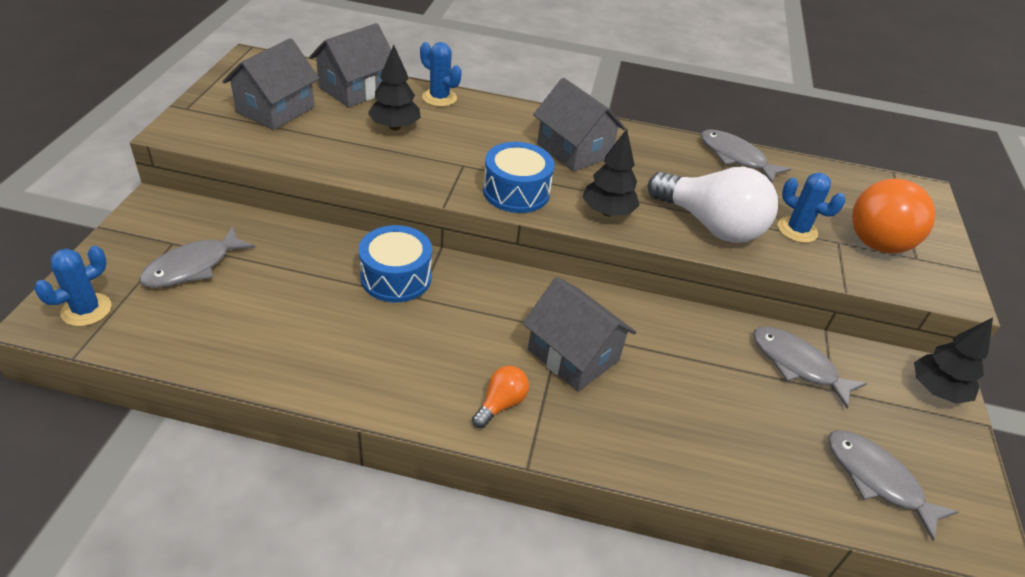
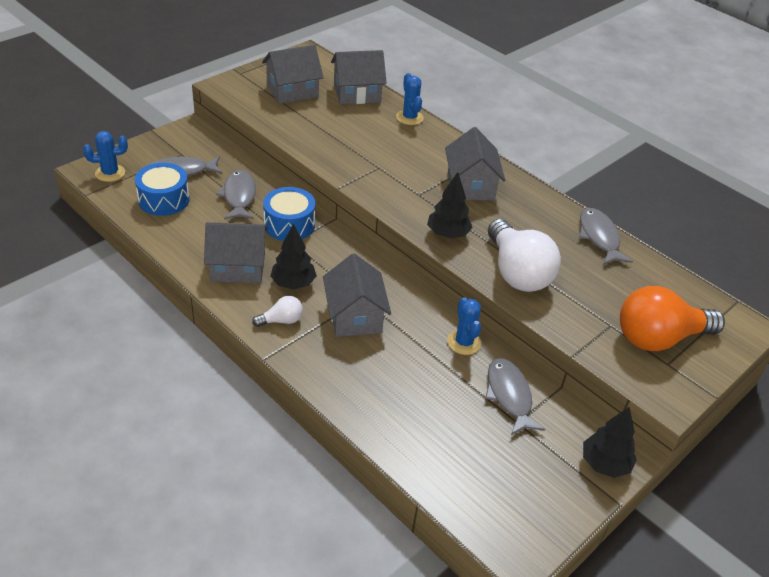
camera: 35 degrees right, 0 degrees up
black tree [368,45,421,131] -> black tree moved to [270,224,317,289]
orange light bulb [472,366,529,428] -> white light bulb [252,296,303,327]
blue drum [483,142,554,213] -> blue drum moved to [135,163,189,216]
blue cactus [777,173,846,243] -> blue cactus moved to [447,297,481,355]
grey fish [828,430,958,541] -> grey fish moved to [216,170,256,219]
none -> grey house [204,222,268,283]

◆ ◆ ◆ ◆

Pull out all lines from the entries above that include the word "blue".

▶ [EXERCISE OUTPUT]:
blue drum [483,142,554,213] -> blue drum moved to [135,163,189,216]
blue cactus [777,173,846,243] -> blue cactus moved to [447,297,481,355]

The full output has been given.